■ Action item ■
Among the entries below, please repeat exactly and only the lines from the line containing "moved | fungus" to the line containing "recoloured | hourglass", both lines included.

--- Stored data ---

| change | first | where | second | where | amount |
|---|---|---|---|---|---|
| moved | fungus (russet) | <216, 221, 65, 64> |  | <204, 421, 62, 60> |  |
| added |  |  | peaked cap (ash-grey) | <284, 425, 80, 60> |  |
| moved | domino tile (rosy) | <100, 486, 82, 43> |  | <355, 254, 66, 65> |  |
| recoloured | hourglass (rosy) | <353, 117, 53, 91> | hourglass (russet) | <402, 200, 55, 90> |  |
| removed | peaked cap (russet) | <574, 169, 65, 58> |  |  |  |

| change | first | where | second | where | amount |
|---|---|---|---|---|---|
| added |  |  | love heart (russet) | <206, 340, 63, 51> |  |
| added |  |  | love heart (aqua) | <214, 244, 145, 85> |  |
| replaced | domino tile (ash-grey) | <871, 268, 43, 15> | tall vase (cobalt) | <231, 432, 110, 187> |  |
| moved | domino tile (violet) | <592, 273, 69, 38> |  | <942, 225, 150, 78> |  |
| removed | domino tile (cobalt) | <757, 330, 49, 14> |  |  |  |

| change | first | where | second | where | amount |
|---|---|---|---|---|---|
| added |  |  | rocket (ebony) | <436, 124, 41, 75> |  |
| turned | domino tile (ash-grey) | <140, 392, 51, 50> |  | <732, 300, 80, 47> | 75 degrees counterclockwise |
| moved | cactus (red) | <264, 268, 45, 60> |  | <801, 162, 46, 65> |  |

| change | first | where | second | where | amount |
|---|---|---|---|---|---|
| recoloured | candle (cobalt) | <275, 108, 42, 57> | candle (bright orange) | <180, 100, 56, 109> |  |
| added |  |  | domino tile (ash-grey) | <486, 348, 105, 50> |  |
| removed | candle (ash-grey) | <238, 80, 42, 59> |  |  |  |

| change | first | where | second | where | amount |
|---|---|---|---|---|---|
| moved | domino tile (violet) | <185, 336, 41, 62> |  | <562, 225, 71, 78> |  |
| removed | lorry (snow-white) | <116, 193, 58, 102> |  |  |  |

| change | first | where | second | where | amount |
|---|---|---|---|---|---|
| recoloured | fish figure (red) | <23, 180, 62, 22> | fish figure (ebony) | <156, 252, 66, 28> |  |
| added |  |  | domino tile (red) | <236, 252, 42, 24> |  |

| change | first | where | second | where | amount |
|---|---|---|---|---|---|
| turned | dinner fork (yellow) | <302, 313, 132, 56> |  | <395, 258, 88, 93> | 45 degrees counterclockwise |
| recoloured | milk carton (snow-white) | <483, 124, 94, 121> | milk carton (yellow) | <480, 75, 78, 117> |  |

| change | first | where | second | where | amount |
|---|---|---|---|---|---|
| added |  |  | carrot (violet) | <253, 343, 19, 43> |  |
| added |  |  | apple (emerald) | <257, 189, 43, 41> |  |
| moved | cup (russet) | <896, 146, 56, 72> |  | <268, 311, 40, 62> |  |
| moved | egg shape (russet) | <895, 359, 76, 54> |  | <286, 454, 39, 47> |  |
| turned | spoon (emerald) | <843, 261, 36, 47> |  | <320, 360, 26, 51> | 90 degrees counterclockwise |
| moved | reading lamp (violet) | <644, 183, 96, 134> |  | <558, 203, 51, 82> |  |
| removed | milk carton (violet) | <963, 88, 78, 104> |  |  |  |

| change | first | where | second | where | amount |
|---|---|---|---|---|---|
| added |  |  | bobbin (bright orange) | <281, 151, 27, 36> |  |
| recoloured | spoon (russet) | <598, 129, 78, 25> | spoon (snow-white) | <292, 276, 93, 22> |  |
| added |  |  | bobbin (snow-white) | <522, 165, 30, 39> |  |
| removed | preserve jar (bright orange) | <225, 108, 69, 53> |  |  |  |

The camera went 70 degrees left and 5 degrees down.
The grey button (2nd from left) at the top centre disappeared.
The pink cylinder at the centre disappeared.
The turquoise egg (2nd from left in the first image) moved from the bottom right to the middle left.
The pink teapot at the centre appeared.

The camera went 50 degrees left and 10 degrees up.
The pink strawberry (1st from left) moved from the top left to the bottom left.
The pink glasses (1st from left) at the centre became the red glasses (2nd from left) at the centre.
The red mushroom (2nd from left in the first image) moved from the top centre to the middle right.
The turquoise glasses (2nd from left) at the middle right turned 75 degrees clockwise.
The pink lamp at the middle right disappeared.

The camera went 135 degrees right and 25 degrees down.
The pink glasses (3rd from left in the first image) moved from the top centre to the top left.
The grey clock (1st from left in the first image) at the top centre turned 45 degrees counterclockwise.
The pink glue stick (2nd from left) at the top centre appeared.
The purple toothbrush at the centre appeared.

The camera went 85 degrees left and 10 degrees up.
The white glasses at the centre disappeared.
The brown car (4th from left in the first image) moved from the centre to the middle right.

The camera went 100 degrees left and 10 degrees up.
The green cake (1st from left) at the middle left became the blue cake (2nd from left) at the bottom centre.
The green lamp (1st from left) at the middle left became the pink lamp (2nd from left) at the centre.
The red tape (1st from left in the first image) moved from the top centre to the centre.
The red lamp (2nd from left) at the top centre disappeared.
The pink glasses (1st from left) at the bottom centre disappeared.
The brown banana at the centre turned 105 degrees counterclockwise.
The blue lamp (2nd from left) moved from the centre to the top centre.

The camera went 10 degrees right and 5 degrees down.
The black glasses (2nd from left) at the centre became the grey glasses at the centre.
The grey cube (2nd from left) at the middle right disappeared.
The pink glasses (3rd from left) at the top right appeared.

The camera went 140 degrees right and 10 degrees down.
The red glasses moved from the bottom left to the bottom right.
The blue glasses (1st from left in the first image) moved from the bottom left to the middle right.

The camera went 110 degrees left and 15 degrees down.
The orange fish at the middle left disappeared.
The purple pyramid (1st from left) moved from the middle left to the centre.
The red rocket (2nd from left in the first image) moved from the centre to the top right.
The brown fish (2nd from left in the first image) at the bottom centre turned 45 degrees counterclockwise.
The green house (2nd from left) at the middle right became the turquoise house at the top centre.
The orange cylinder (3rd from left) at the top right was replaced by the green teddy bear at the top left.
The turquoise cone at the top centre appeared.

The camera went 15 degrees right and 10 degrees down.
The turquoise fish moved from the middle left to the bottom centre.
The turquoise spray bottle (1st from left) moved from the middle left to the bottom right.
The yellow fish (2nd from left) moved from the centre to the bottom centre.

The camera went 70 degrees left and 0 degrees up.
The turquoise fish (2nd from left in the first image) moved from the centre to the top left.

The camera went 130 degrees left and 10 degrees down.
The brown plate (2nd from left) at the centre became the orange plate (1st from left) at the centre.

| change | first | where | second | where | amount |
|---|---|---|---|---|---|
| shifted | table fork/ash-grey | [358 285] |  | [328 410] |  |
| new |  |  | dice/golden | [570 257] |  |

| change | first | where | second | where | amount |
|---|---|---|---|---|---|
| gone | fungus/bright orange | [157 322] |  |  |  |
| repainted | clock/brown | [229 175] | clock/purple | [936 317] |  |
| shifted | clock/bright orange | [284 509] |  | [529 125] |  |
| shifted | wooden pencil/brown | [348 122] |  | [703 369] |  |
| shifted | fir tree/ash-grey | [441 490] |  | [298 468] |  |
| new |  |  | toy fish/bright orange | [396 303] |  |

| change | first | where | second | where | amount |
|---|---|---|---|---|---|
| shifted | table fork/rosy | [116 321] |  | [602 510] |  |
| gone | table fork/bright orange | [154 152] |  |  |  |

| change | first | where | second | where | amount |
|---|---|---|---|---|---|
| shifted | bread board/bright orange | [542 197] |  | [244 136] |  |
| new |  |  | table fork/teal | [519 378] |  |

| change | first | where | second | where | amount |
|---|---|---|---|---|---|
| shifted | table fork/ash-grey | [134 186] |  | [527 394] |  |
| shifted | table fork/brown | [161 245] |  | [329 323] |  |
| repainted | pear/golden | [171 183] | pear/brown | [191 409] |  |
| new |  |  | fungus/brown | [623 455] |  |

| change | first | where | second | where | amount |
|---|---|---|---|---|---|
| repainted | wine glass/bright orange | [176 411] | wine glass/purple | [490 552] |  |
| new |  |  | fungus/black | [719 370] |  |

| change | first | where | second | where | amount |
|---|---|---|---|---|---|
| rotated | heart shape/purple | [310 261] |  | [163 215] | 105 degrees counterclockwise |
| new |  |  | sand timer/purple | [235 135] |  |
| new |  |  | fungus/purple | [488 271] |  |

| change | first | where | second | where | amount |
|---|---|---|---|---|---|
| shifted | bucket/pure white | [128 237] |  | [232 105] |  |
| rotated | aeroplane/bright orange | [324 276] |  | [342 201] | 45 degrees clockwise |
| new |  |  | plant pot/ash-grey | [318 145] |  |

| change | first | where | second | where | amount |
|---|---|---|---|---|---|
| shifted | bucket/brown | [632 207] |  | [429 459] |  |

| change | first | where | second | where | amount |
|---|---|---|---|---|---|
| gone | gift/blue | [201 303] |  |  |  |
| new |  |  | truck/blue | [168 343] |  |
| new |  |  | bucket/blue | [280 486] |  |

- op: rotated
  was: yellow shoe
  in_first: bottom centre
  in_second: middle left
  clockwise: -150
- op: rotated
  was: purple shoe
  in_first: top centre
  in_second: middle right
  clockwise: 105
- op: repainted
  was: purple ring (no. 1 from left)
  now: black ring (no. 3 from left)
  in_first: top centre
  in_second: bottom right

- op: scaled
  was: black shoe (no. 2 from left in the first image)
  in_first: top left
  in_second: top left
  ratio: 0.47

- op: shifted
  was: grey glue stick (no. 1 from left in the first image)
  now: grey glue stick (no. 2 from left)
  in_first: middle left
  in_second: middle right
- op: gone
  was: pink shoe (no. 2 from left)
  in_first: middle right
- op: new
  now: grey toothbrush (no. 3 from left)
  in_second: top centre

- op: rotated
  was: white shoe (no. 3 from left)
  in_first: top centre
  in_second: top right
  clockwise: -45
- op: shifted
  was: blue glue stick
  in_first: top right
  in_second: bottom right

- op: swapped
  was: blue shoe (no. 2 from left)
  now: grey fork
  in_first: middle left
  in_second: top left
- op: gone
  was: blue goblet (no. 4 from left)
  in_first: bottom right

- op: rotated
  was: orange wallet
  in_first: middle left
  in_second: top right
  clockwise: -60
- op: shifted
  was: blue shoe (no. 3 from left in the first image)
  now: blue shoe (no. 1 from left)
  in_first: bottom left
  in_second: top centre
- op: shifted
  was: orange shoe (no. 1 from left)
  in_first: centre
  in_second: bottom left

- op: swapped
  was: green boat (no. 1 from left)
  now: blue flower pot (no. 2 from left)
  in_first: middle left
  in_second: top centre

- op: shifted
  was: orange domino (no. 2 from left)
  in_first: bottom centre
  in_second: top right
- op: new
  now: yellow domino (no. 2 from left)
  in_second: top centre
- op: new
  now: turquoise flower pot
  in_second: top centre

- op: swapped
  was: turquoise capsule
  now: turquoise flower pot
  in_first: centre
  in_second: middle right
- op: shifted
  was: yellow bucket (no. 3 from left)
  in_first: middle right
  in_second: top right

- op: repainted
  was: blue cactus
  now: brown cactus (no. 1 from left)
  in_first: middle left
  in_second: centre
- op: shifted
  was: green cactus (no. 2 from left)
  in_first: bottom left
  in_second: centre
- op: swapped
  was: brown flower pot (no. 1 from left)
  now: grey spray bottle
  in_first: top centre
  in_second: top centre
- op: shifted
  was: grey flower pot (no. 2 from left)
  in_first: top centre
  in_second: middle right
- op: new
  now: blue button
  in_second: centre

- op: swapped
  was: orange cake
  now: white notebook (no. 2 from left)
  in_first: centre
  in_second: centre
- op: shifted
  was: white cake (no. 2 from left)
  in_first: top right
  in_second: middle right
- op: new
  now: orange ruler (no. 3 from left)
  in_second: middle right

---

■ Response area ■
| moved | fungus (russet) | <216, 221, 65, 64> |  | <204, 421, 62, 60> |  |
| added |  |  | peaked cap (ash-grey) | <284, 425, 80, 60> |  |
| moved | domino tile (rosy) | <100, 486, 82, 43> |  | <355, 254, 66, 65> |  |
| recoloured | hourglass (rosy) | <353, 117, 53, 91> | hourglass (russet) | <402, 200, 55, 90> |  |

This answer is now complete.